[WHAT TO DO] The entries below should be transcribed in their entirety, exactly as written.

— Start of EXCERPTED DATA —

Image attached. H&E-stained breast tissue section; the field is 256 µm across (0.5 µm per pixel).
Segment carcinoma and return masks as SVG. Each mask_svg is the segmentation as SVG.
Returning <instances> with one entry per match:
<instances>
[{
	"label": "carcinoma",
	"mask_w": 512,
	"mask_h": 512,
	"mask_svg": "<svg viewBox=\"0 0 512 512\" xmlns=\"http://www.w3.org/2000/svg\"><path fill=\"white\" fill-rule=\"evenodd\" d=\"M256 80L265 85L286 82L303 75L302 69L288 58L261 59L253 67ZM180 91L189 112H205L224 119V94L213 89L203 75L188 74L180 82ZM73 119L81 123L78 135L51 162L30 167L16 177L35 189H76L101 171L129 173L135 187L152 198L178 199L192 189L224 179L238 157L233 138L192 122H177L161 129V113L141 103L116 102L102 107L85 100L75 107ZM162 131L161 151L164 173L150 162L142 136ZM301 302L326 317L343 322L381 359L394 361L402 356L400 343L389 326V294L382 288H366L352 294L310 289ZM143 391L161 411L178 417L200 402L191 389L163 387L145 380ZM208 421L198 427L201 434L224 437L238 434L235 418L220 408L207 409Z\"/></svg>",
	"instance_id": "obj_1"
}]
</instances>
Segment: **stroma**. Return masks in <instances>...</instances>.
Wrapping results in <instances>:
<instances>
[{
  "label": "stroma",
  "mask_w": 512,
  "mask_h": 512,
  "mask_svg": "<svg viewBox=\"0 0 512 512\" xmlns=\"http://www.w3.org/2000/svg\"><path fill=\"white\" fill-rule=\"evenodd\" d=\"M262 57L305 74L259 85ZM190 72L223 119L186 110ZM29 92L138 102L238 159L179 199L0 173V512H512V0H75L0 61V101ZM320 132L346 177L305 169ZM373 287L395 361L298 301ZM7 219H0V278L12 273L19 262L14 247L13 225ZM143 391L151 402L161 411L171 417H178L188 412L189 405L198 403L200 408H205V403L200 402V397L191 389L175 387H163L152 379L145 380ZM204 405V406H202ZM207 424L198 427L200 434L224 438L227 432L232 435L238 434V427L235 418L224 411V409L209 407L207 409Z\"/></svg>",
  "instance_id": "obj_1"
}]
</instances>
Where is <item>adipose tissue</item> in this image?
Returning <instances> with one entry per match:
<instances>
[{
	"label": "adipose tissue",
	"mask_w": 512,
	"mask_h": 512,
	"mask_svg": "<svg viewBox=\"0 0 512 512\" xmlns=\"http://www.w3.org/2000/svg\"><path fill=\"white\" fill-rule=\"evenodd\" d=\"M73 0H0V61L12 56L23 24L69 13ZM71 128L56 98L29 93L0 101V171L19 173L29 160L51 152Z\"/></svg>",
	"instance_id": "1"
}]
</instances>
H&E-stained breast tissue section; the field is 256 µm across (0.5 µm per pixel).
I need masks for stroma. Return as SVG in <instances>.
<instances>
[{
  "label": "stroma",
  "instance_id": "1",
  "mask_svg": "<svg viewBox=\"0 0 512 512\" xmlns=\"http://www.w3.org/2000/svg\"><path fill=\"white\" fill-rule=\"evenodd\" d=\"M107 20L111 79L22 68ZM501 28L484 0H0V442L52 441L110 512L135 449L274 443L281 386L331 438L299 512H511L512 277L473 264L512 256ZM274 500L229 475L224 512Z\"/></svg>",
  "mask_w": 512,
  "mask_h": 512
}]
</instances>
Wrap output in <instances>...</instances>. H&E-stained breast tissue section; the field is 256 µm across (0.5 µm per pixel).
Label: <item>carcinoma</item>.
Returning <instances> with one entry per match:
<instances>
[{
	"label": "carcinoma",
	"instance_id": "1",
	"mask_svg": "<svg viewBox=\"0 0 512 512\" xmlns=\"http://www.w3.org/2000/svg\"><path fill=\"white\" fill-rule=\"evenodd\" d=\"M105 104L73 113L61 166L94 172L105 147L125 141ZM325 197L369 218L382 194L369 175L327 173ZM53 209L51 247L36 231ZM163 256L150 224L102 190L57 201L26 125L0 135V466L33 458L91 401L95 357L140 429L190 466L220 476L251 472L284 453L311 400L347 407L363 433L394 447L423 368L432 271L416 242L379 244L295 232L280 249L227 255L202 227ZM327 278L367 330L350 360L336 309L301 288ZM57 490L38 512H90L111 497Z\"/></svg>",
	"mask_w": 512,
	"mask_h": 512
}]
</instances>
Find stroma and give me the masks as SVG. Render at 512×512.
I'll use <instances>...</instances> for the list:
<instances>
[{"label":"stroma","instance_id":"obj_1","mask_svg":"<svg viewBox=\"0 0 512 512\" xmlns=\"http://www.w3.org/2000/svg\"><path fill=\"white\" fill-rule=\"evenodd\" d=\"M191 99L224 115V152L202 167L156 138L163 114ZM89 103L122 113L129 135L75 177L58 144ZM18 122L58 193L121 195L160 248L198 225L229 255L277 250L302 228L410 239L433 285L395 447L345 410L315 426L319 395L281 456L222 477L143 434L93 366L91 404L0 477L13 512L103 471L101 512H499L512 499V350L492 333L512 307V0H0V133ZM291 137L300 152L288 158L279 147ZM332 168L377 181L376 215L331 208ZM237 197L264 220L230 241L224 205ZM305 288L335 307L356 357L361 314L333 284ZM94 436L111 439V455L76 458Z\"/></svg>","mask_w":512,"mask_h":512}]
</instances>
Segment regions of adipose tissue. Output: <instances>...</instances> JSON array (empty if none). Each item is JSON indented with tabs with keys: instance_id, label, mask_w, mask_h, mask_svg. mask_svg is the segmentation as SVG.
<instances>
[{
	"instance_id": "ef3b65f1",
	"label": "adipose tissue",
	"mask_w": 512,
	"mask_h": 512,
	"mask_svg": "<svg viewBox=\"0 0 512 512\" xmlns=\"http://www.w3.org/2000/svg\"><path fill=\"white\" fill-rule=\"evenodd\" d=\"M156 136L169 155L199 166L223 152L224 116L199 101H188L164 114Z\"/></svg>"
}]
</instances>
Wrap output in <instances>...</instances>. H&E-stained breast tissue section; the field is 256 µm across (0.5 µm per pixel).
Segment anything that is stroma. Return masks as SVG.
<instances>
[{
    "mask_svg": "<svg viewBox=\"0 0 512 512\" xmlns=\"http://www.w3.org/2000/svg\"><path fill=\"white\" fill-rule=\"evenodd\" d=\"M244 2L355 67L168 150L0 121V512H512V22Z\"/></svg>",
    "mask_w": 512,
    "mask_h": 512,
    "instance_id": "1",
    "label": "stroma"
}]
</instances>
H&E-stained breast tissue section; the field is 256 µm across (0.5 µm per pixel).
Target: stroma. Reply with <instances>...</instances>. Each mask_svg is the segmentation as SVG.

— End of EXCERPTED DATA —

[WRITTEN RESPONSE]
Image attached. H&E-stained breast tissue section; the field is 256 µm across (0.5 µm per pixel).
Segment carcinoma and return masks as SVG. Each mask_svg is the segmentation as SVG.
Returning <instances> with one entry per match:
<instances>
[{
	"label": "carcinoma",
	"mask_w": 512,
	"mask_h": 512,
	"mask_svg": "<svg viewBox=\"0 0 512 512\" xmlns=\"http://www.w3.org/2000/svg\"><path fill=\"white\" fill-rule=\"evenodd\" d=\"M256 80L265 85L286 82L303 75L302 69L288 58L261 59L253 67ZM180 91L189 112H205L224 119V94L213 89L203 75L188 74L180 82ZM73 119L81 123L78 135L51 162L30 167L16 177L35 189H76L101 171L129 173L135 187L152 198L178 199L192 189L224 179L238 157L233 138L192 122H177L161 129V113L141 103L116 102L102 107L85 100L75 107ZM162 131L161 151L164 173L150 162L142 136ZM301 302L326 317L343 322L381 359L394 361L402 356L400 343L389 326V294L382 288H366L352 294L310 289ZM143 391L161 411L178 417L200 402L191 389L163 387L145 380ZM208 421L198 427L201 434L224 437L238 434L235 418L220 408L207 409Z\"/></svg>",
	"instance_id": "obj_1"
}]
</instances>
Segment: **stroma**. Return masks in <instances>...</instances>.
Wrapping results in <instances>:
<instances>
[{
  "label": "stroma",
  "mask_w": 512,
  "mask_h": 512,
  "mask_svg": "<svg viewBox=\"0 0 512 512\" xmlns=\"http://www.w3.org/2000/svg\"><path fill=\"white\" fill-rule=\"evenodd\" d=\"M262 57L305 74L259 85ZM190 72L223 119L186 110ZM29 92L138 102L238 159L179 199L0 173V512H512V0H75L0 61V101ZM320 132L346 177L305 169ZM373 287L395 361L298 301ZM7 219H0V278L12 273L19 262L14 247L13 225ZM143 391L151 402L161 411L171 417H178L188 412L189 405L198 403L200 408H205V403L200 402V397L191 389L175 387H163L152 379L145 380ZM204 405V406H202ZM207 424L198 427L200 434L224 438L227 432L232 435L238 434V427L235 418L224 411V409L209 407L207 409Z\"/></svg>",
  "instance_id": "obj_1"
}]
</instances>
Where is <item>adipose tissue</item> in this image?
Returning <instances> with one entry per match:
<instances>
[{
	"label": "adipose tissue",
	"mask_w": 512,
	"mask_h": 512,
	"mask_svg": "<svg viewBox=\"0 0 512 512\" xmlns=\"http://www.w3.org/2000/svg\"><path fill=\"white\" fill-rule=\"evenodd\" d=\"M73 0H0V61L12 56L23 24L69 13ZM71 128L56 98L29 93L0 101V171L19 173L29 160L51 152Z\"/></svg>",
	"instance_id": "1"
}]
</instances>
H&E-stained breast tissue section; the field is 256 µm across (0.5 µm per pixel).
I need masks for stroma. Return as SVG in <instances>.
<instances>
[{
  "label": "stroma",
  "instance_id": "1",
  "mask_svg": "<svg viewBox=\"0 0 512 512\" xmlns=\"http://www.w3.org/2000/svg\"><path fill=\"white\" fill-rule=\"evenodd\" d=\"M107 20L111 79L22 68ZM501 28L484 0H0V442L52 441L110 512L135 449L274 443L281 386L331 438L299 512H511L512 277L473 264L512 256ZM274 500L229 475L224 512Z\"/></svg>",
  "mask_w": 512,
  "mask_h": 512
}]
</instances>
Wrap output in <instances>...</instances>. H&E-stained breast tissue section; the field is 256 µm across (0.5 µm per pixel).
Label: <item>carcinoma</item>.
Returning <instances> with one entry per match:
<instances>
[{
	"label": "carcinoma",
	"instance_id": "1",
	"mask_svg": "<svg viewBox=\"0 0 512 512\" xmlns=\"http://www.w3.org/2000/svg\"><path fill=\"white\" fill-rule=\"evenodd\" d=\"M105 104L73 113L61 166L94 172L105 147L125 141ZM325 197L369 218L382 194L369 175L327 173ZM53 209L51 247L36 231ZM163 256L150 224L102 190L57 201L26 125L0 135V466L33 458L91 401L95 357L140 429L190 466L220 476L251 472L284 453L311 400L347 407L363 433L394 447L423 368L432 271L416 242L379 244L295 232L280 249L227 255L202 227ZM327 278L367 330L350 360L336 309L301 288ZM57 490L38 512H90L111 497Z\"/></svg>",
	"mask_w": 512,
	"mask_h": 512
}]
</instances>
Find stroma and give me the masks as SVG. Render at 512×512.
I'll use <instances>...</instances> for the list:
<instances>
[{"label":"stroma","instance_id":"obj_1","mask_svg":"<svg viewBox=\"0 0 512 512\" xmlns=\"http://www.w3.org/2000/svg\"><path fill=\"white\" fill-rule=\"evenodd\" d=\"M191 99L224 115V152L202 167L156 138L163 114ZM89 103L122 113L129 135L75 177L58 144ZM18 122L58 193L121 195L160 248L198 225L229 255L277 250L302 228L410 239L433 285L395 447L345 410L315 426L319 395L281 456L222 477L143 434L93 366L91 404L0 477L13 512L103 471L101 512H499L512 499V350L492 333L512 307V0H0V133ZM291 137L300 152L288 158L279 147ZM332 168L377 181L376 215L331 208ZM237 197L264 220L230 241L224 205ZM305 288L335 307L356 357L361 314L333 284ZM94 436L111 439V455L76 458Z\"/></svg>","mask_w":512,"mask_h":512}]
</instances>
Segment regions of adipose tissue. Output: <instances>...</instances> JSON array (empty if none). Each item is JSON indented with tabs with keys: instance_id, label, mask_w, mask_h, mask_svg. mask_svg is the segmentation as SVG.
<instances>
[{
	"instance_id": "ef3b65f1",
	"label": "adipose tissue",
	"mask_w": 512,
	"mask_h": 512,
	"mask_svg": "<svg viewBox=\"0 0 512 512\" xmlns=\"http://www.w3.org/2000/svg\"><path fill=\"white\" fill-rule=\"evenodd\" d=\"M156 136L169 155L199 166L223 152L224 116L199 101H188L164 114Z\"/></svg>"
}]
</instances>
Wrap output in <instances>...</instances>. H&E-stained breast tissue section; the field is 256 µm across (0.5 µm per pixel).
Segment anything that is stroma. Return masks as SVG.
<instances>
[{
    "mask_svg": "<svg viewBox=\"0 0 512 512\" xmlns=\"http://www.w3.org/2000/svg\"><path fill=\"white\" fill-rule=\"evenodd\" d=\"M244 2L355 67L168 150L0 121V512H512V22Z\"/></svg>",
    "mask_w": 512,
    "mask_h": 512,
    "instance_id": "1",
    "label": "stroma"
}]
</instances>
H&E-stained breast tissue section; the field is 256 µm across (0.5 µm per pixel).
Target: stroma. Reply with <instances>...</instances>. Each mask_svg is the segmentation as SVG.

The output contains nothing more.